[Revision comparison data]

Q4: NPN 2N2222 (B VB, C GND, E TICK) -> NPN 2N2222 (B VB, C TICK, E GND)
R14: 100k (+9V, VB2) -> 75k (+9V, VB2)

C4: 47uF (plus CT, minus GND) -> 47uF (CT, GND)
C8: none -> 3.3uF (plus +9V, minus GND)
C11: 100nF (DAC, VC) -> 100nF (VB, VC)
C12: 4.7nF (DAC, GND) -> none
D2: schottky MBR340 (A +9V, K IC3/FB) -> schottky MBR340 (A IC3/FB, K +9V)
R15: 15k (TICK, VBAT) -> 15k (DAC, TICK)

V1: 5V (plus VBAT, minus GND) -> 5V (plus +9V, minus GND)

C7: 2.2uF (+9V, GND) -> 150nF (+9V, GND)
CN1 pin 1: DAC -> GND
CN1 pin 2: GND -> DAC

...

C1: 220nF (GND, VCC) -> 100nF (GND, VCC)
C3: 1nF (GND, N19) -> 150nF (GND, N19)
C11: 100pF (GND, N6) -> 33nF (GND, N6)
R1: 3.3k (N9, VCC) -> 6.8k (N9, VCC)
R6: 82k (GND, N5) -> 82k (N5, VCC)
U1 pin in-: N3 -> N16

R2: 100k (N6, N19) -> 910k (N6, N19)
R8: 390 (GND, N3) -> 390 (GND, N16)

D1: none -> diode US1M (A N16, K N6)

* * *

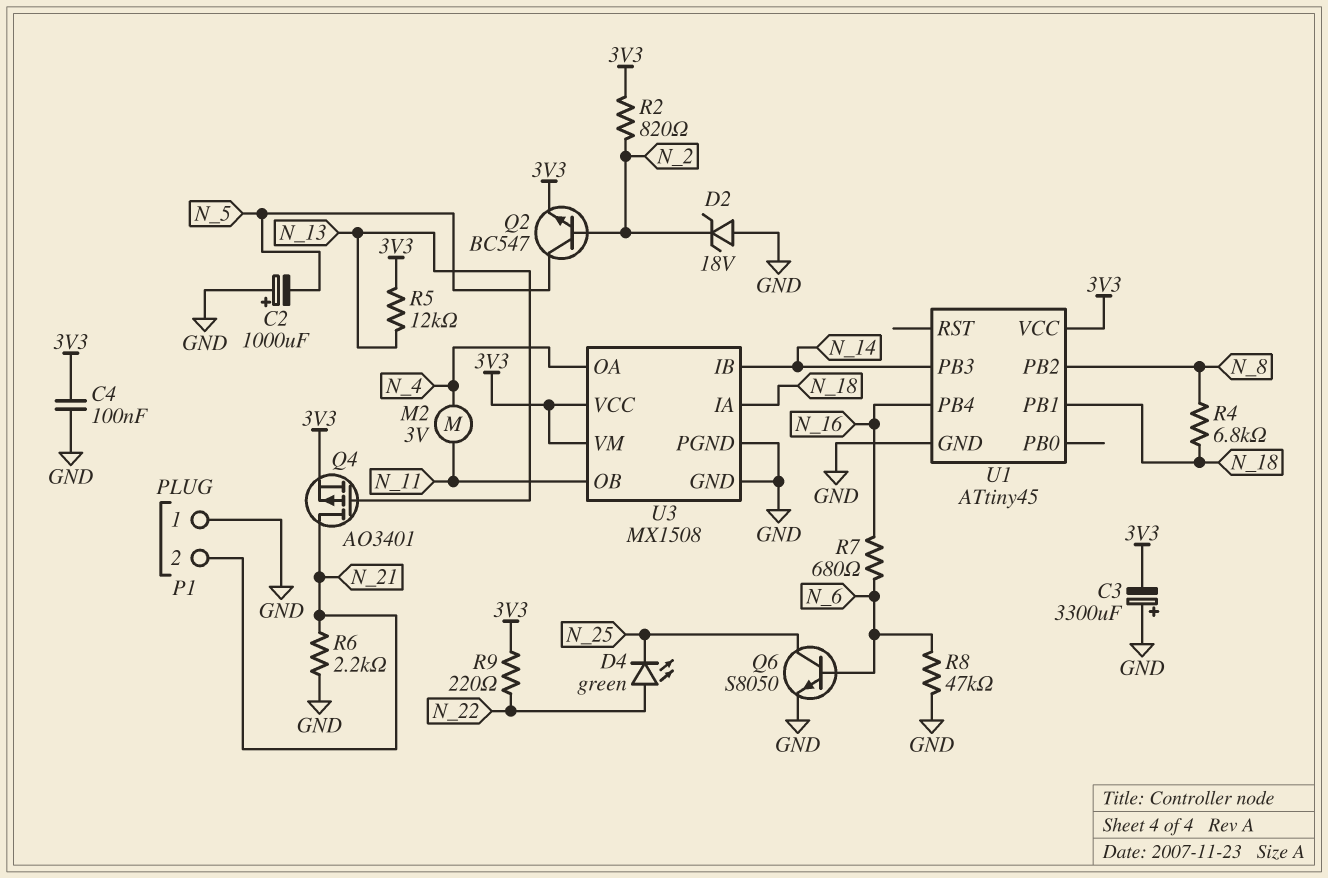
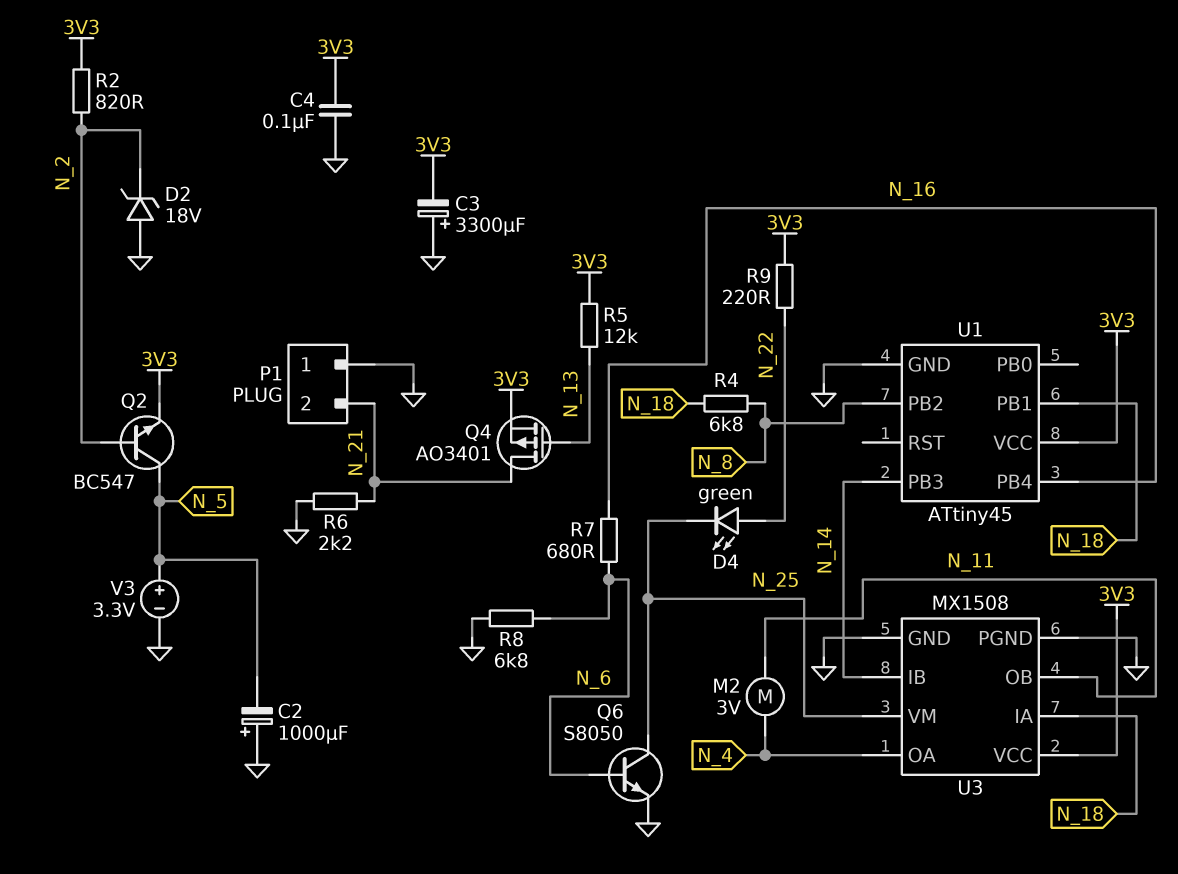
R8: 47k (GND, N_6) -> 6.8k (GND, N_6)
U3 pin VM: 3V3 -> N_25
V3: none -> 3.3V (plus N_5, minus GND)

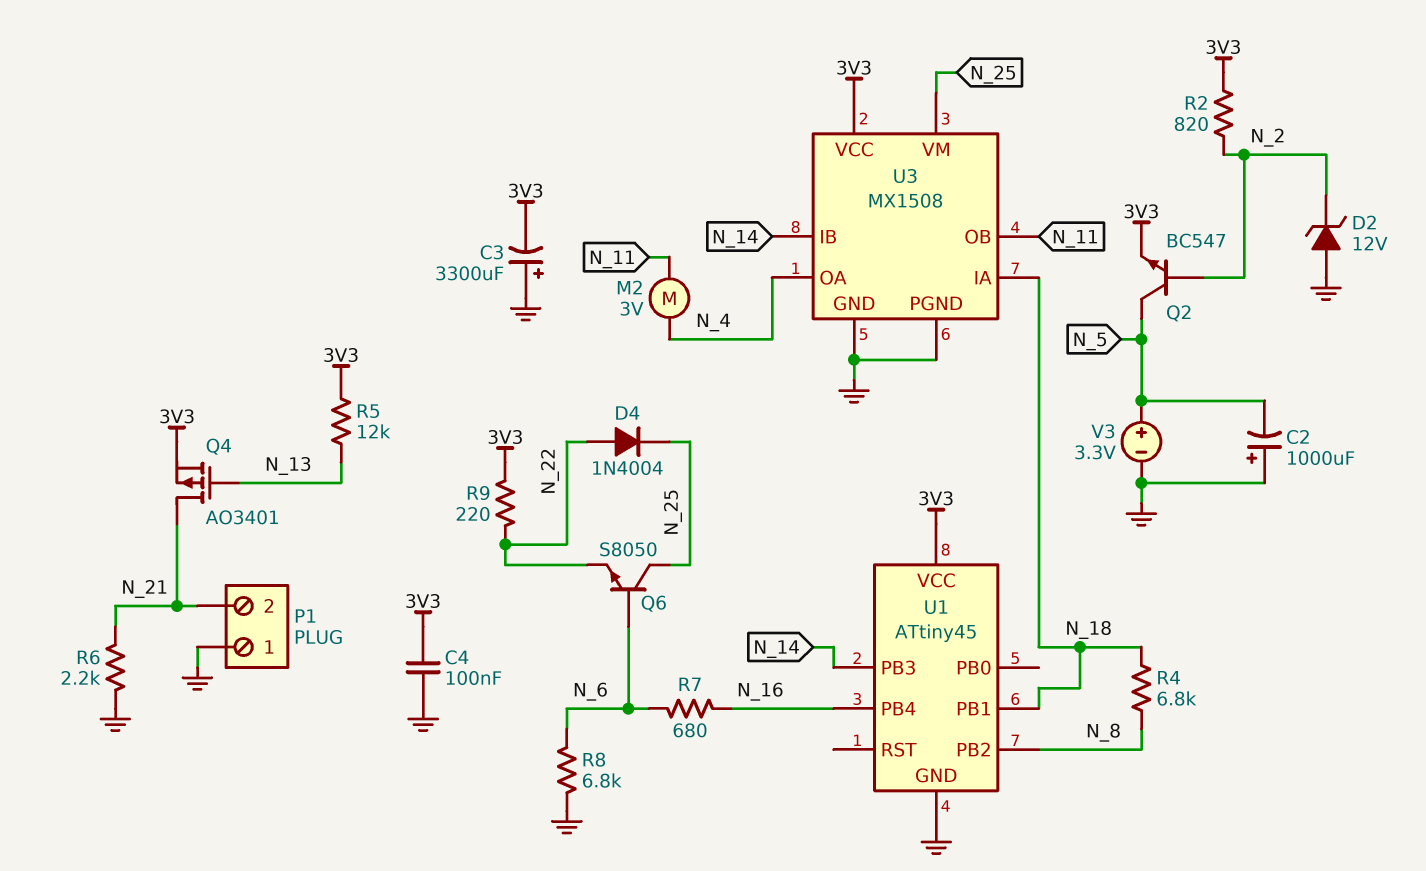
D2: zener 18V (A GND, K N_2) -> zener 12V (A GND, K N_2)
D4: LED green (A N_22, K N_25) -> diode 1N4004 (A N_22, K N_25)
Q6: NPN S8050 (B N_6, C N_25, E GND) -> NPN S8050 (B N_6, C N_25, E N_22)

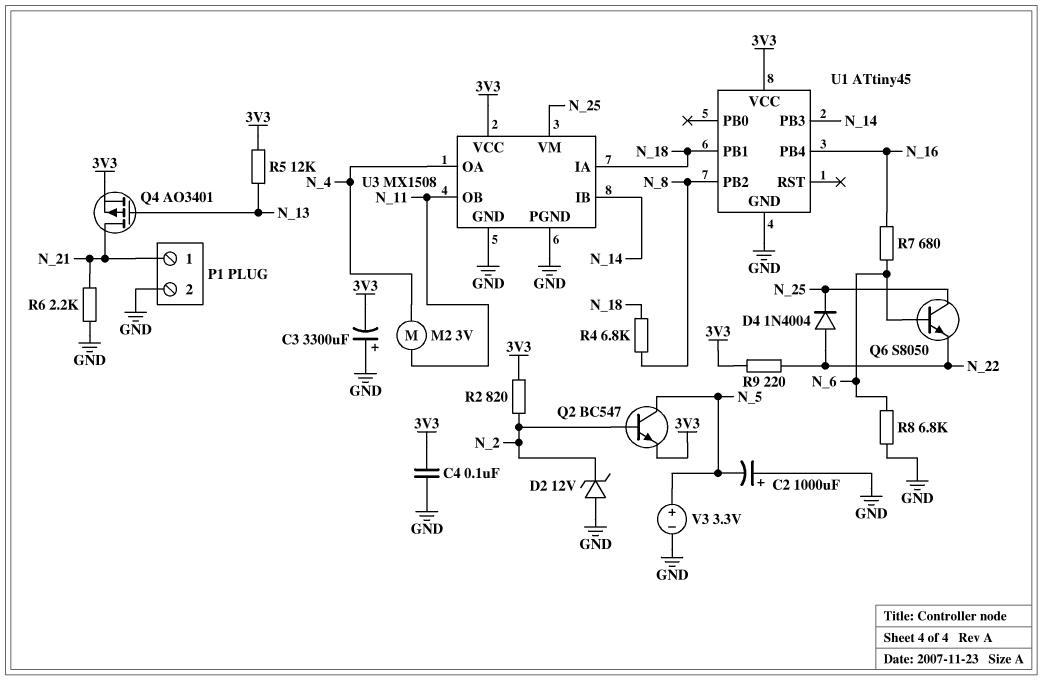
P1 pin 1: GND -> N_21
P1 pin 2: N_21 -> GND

■ Work instructions:
While skipping the pictures, transcribe the data above from the line showing "U3 pin VM: 3V3 -> N_25" through the line showing "P1 pin 2: N_21 -> GND", exactly and with both ends.

■ Response below:
U3 pin VM: 3V3 -> N_25
V3: none -> 3.3V (plus N_5, minus GND)

D2: zener 18V (A GND, K N_2) -> zener 12V (A GND, K N_2)
D4: LED green (A N_22, K N_25) -> diode 1N4004 (A N_22, K N_25)
Q6: NPN S8050 (B N_6, C N_25, E GND) -> NPN S8050 (B N_6, C N_25, E N_22)

P1 pin 1: GND -> N_21
P1 pin 2: N_21 -> GND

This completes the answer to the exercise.